About this task
Where the line with "none -> green cutting board [284,319,455,418]" appears below, start writing out lines exactly, and finish with the line with "camera: 65 degrees right, 10 degrees up", which is included; write out nothing else.

[Dataset entries]
● ● ● ●

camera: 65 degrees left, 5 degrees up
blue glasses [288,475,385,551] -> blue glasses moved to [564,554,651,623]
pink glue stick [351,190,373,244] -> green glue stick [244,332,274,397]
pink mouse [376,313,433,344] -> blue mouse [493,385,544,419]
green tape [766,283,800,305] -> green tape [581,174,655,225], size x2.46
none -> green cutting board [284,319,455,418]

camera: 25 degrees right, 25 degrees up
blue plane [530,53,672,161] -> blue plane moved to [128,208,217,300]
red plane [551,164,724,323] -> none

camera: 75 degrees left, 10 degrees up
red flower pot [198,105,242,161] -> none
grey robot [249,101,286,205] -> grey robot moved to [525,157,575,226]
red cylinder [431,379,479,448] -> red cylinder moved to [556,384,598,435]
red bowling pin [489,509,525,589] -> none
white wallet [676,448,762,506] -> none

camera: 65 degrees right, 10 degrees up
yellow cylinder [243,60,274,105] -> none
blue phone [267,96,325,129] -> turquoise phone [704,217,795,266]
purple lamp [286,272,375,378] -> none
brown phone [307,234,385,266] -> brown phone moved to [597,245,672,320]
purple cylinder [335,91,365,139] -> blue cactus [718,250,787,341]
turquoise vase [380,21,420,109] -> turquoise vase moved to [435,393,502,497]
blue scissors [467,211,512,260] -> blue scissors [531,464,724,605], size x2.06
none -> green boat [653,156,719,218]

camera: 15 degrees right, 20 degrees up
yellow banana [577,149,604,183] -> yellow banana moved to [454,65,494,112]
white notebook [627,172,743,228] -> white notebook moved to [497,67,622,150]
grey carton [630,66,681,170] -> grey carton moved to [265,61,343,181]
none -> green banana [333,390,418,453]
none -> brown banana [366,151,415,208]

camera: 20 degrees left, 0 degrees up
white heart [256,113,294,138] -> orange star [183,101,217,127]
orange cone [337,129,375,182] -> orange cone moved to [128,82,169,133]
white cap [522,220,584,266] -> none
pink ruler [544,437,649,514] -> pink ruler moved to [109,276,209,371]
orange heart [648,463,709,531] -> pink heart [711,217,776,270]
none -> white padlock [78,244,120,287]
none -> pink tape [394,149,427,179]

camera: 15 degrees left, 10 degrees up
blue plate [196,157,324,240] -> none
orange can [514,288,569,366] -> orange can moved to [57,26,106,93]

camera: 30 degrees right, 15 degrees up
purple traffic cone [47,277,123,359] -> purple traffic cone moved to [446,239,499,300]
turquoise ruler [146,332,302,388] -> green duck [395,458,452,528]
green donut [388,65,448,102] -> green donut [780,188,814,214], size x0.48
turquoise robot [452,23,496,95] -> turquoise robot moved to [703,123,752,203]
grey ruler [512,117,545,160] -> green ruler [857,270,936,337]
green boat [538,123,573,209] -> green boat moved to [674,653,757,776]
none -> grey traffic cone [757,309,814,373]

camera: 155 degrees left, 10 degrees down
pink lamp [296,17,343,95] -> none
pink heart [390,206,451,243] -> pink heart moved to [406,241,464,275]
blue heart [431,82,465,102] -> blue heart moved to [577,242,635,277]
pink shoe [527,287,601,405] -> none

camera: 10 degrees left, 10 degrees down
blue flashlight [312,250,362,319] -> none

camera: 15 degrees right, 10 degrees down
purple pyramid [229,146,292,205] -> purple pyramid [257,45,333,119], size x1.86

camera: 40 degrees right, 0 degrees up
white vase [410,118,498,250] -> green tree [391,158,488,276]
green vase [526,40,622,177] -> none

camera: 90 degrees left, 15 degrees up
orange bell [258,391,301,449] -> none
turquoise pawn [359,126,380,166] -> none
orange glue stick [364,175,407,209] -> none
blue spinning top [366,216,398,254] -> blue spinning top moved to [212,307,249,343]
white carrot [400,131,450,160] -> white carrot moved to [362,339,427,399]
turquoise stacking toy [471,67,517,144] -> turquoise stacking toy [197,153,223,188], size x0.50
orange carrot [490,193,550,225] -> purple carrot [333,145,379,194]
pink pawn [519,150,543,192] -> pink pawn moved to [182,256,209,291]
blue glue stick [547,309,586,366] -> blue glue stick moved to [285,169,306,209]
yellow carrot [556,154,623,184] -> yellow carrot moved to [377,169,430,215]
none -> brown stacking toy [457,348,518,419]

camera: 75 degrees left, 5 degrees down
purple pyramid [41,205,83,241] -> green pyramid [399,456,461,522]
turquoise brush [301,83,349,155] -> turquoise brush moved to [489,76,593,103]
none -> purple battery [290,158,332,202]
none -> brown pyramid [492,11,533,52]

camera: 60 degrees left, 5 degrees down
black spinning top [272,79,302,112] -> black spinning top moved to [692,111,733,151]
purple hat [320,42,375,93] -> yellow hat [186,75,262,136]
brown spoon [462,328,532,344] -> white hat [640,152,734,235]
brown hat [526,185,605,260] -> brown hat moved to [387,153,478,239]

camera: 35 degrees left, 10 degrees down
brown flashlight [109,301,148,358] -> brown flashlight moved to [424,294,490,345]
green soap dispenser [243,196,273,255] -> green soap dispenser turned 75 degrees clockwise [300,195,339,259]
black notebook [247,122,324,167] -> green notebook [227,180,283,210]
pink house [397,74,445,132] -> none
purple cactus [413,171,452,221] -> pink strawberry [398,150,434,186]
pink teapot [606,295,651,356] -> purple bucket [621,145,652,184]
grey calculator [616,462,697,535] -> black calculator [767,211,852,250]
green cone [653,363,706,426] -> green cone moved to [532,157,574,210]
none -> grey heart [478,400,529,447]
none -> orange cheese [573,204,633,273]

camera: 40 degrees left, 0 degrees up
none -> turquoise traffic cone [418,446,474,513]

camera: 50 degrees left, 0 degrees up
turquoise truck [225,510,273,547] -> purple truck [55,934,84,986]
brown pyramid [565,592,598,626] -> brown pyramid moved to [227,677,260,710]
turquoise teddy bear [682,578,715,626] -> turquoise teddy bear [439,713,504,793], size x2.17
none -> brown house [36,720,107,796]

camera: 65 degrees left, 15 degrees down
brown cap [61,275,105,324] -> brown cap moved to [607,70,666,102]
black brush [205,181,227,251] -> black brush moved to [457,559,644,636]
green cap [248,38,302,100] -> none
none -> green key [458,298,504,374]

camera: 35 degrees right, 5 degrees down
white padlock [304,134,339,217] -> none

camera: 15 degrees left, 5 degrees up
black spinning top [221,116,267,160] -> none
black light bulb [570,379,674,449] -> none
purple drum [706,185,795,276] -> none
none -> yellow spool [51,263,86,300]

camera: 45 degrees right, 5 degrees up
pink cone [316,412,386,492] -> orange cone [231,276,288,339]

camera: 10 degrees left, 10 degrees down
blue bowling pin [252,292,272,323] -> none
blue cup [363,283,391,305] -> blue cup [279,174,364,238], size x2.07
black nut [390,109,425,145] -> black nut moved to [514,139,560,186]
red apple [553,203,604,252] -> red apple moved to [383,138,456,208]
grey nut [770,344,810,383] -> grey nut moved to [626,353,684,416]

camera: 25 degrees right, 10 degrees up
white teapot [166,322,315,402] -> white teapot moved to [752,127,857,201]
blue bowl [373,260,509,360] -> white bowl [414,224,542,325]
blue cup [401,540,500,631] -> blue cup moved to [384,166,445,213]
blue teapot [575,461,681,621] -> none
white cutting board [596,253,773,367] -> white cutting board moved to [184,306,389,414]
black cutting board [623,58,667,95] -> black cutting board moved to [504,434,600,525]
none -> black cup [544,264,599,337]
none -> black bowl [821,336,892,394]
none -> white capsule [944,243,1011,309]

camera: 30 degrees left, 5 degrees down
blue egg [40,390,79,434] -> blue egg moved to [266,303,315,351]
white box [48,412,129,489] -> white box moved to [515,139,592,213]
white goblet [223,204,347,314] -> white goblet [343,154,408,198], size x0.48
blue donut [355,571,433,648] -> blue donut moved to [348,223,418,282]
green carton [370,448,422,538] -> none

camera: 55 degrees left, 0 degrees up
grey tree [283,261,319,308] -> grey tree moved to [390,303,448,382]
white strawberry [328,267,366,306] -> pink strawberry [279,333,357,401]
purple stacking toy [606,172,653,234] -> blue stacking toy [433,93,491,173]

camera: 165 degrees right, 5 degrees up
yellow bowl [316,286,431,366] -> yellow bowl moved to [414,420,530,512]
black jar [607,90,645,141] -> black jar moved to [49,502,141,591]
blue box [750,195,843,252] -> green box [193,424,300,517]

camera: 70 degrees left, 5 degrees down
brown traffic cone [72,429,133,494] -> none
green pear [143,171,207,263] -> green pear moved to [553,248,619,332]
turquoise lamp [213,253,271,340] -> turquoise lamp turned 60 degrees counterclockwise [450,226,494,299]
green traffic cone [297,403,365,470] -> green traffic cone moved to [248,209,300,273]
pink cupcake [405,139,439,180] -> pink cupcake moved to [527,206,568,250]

● ● ● ●

Written solution
none -> green cutting board [284,319,455,418]

camera: 25 degrees right, 25 degrees up
blue plane [530,53,672,161] -> blue plane moved to [128,208,217,300]
red plane [551,164,724,323] -> none

camera: 75 degrees left, 10 degrees up
red flower pot [198,105,242,161] -> none
grey robot [249,101,286,205] -> grey robot moved to [525,157,575,226]
red cylinder [431,379,479,448] -> red cylinder moved to [556,384,598,435]
red bowling pin [489,509,525,589] -> none
white wallet [676,448,762,506] -> none

camera: 65 degrees right, 10 degrees up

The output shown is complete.